» **Data for this task**
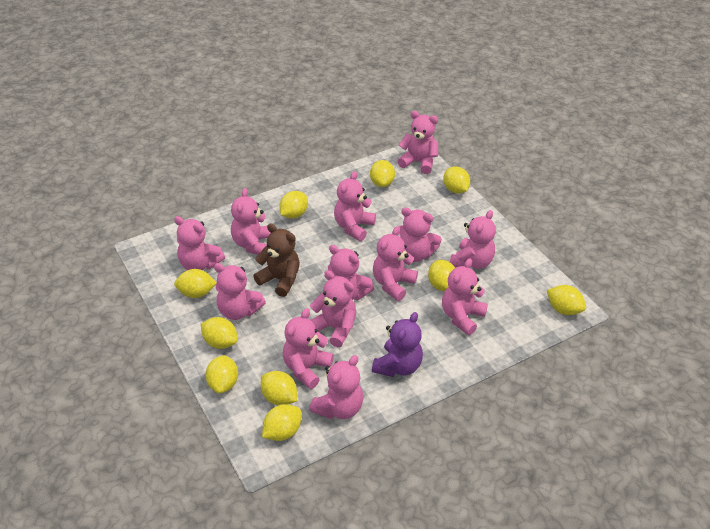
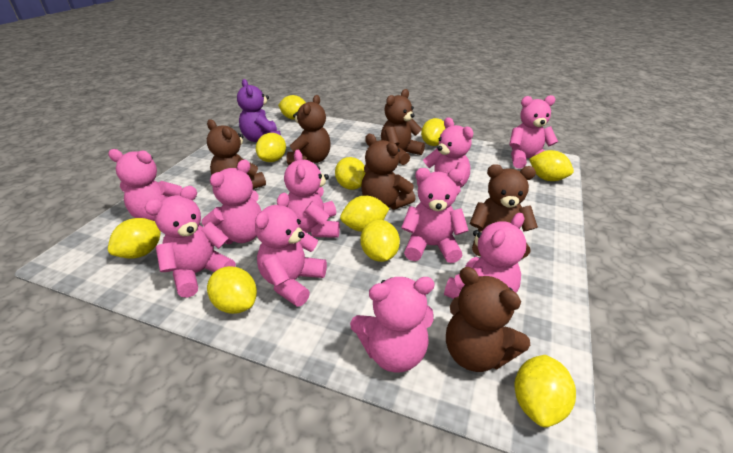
brown teddy bear: 1 -> 6
pink teddy bear: 13 -> 10

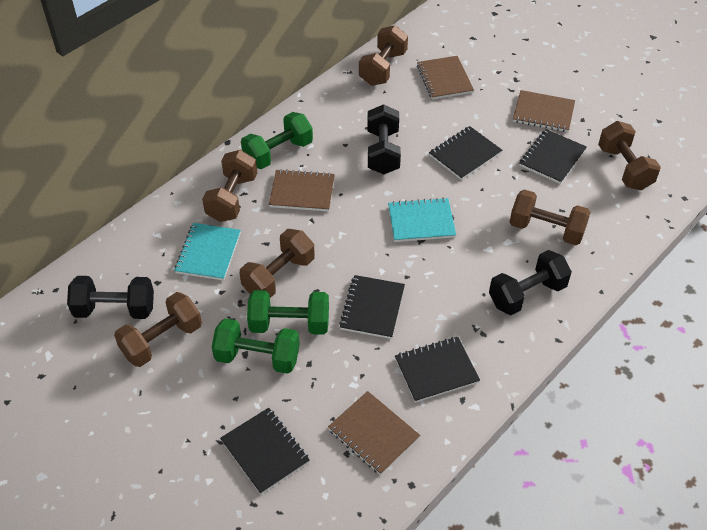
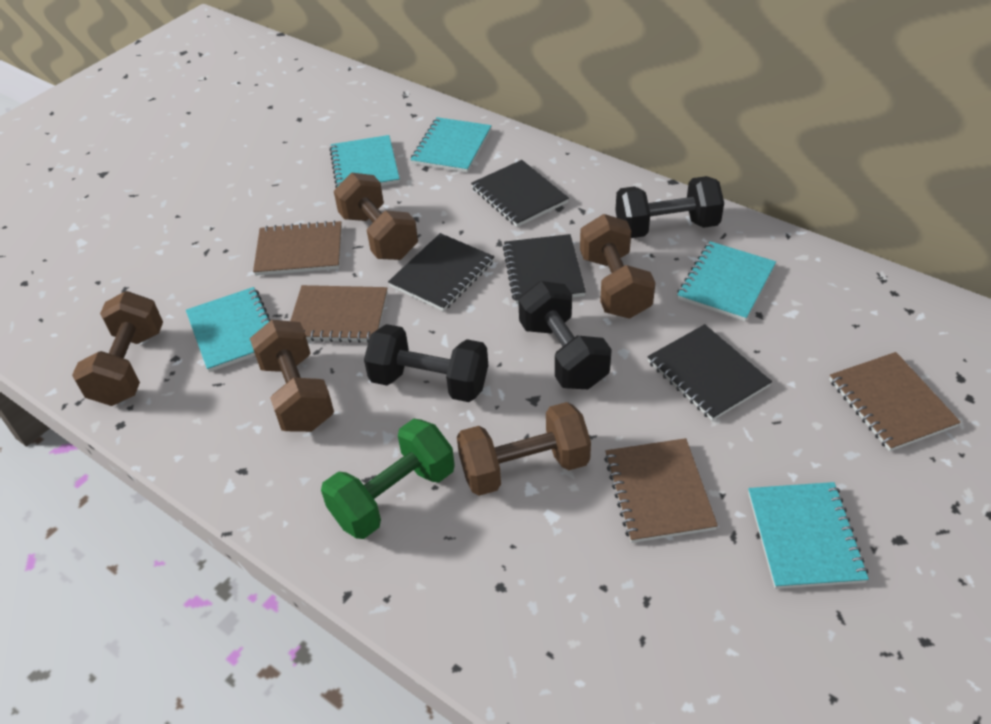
black notebook: 5 -> 4
brown dumbbell: 6 -> 5
green dumbbell: 3 -> 1
turquoise notebook: 2 -> 5

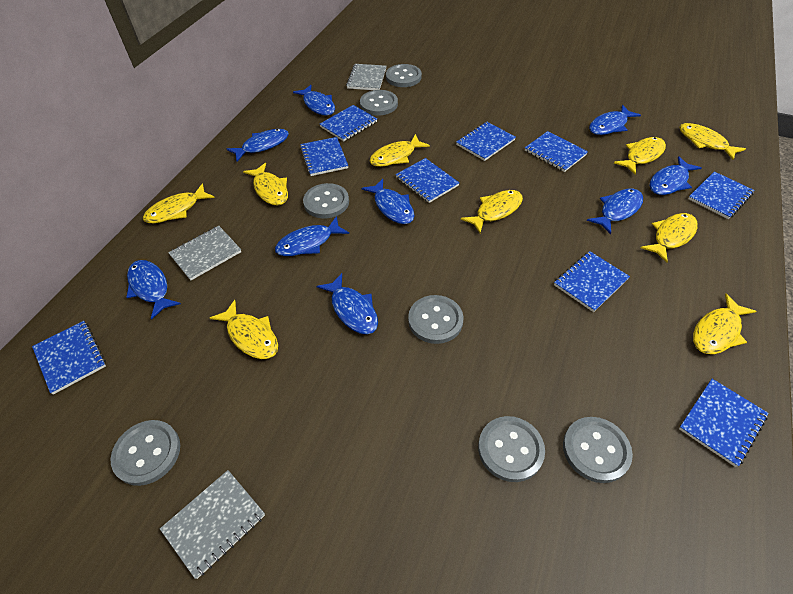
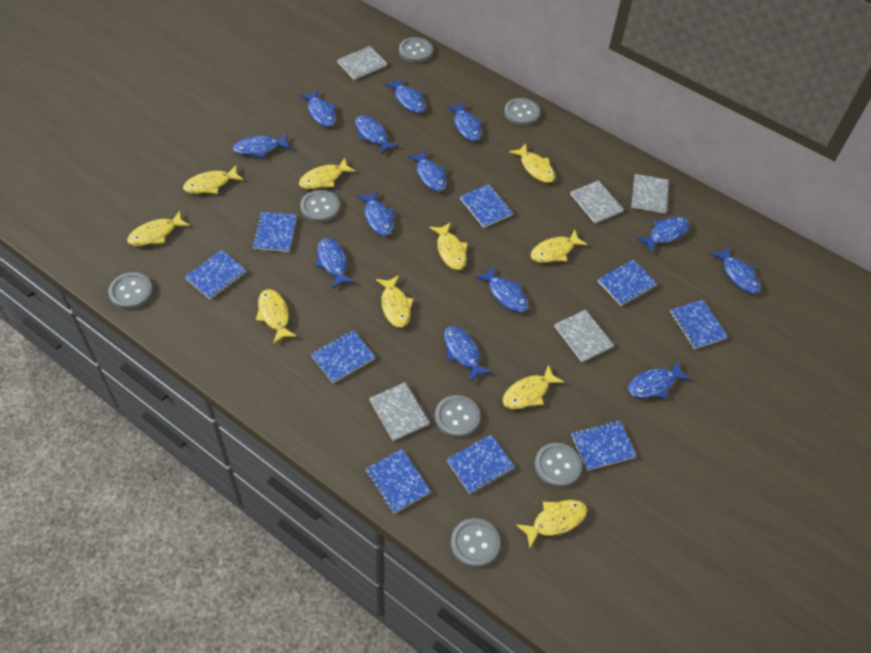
blue fish: 9 -> 13
grey notebook: 3 -> 5
yellow fish: 9 -> 10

» **Your assignment**
The response consists of the data above printed line for line, with no pictures.

» **Answer box**
brown teddy bear: 1 -> 6
pink teddy bear: 13 -> 10

black notebook: 5 -> 4
brown dumbbell: 6 -> 5
green dumbbell: 3 -> 1
turquoise notebook: 2 -> 5

blue fish: 9 -> 13
grey notebook: 3 -> 5
yellow fish: 9 -> 10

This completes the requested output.